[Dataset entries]
________________________________________
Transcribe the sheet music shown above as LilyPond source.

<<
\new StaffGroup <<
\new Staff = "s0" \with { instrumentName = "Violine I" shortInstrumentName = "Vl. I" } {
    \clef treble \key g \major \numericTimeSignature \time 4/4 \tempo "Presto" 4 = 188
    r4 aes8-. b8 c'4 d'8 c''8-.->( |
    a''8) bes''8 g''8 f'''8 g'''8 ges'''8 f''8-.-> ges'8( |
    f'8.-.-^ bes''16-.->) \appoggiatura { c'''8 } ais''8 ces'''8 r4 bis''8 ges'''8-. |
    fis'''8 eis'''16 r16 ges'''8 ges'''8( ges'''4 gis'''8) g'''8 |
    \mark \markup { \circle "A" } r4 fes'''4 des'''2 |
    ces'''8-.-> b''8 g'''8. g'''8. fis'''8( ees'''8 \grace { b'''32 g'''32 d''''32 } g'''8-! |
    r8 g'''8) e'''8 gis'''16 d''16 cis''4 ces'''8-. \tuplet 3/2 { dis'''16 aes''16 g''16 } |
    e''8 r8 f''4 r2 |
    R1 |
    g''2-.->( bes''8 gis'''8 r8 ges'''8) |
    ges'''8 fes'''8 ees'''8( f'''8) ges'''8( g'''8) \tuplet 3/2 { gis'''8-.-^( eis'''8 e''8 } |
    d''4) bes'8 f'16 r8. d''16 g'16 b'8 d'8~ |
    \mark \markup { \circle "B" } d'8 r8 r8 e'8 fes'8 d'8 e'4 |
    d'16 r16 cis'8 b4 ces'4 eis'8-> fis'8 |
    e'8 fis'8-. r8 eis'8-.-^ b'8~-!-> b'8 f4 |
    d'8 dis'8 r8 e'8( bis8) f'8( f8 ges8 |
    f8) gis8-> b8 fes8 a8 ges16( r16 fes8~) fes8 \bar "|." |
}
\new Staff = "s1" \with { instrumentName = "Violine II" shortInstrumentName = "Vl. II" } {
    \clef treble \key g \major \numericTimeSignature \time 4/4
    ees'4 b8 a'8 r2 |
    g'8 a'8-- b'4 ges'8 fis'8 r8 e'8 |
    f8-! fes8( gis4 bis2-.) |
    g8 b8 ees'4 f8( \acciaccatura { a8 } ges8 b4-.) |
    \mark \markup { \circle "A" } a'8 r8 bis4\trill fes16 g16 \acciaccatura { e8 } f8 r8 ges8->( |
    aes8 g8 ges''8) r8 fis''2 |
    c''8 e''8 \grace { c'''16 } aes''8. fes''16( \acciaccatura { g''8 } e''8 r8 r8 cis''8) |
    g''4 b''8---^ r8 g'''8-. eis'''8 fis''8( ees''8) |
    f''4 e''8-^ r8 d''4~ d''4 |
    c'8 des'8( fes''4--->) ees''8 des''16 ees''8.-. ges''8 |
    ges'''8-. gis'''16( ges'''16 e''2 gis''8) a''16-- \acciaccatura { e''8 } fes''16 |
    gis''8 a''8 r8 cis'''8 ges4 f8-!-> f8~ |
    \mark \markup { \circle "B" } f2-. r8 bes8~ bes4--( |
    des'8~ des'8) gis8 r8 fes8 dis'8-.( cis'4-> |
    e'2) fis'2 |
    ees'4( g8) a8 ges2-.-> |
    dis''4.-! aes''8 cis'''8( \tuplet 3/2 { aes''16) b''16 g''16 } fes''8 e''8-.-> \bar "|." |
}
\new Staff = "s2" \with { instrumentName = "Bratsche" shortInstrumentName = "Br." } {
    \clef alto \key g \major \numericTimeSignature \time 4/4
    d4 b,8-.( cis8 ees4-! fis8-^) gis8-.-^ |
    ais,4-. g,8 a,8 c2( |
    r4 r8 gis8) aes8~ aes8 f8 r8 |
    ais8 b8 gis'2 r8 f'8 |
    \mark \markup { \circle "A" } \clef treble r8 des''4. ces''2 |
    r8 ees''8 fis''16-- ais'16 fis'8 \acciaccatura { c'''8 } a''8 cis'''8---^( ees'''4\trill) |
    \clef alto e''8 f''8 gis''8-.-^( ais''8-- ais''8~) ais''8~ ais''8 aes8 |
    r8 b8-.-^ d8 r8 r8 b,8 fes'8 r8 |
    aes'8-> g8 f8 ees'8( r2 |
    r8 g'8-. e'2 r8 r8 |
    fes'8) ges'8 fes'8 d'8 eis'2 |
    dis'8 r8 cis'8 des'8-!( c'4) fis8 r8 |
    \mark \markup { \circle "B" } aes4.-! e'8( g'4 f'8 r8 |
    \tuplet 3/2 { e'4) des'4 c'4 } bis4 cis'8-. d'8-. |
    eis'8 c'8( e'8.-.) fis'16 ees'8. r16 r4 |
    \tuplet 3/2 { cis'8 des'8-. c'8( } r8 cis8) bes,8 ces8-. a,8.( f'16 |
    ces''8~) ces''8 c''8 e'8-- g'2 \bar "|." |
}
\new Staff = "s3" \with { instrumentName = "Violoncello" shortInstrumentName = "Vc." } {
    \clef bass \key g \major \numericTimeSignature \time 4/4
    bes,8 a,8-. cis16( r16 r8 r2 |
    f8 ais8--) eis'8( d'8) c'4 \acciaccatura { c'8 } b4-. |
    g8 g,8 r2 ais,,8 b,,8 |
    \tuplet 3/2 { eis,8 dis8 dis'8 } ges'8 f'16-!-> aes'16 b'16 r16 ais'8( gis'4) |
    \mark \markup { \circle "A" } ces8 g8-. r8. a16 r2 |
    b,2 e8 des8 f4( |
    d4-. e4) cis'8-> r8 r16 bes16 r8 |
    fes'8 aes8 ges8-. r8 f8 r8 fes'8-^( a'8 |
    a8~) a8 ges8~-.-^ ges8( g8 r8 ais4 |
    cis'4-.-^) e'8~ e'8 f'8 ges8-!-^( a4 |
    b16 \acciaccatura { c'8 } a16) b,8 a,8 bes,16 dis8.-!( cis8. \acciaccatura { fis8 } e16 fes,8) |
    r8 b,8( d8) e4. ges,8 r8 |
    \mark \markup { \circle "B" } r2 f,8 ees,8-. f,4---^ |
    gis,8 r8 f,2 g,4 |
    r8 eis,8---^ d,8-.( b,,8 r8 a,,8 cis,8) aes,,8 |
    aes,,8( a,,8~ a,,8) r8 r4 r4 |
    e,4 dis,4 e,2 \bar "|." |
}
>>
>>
________________________________________
What is required:
Please count the lines in the rows above that contain the string "alto", matching case exactly. Reply with the number alone.

Answer for the task:
2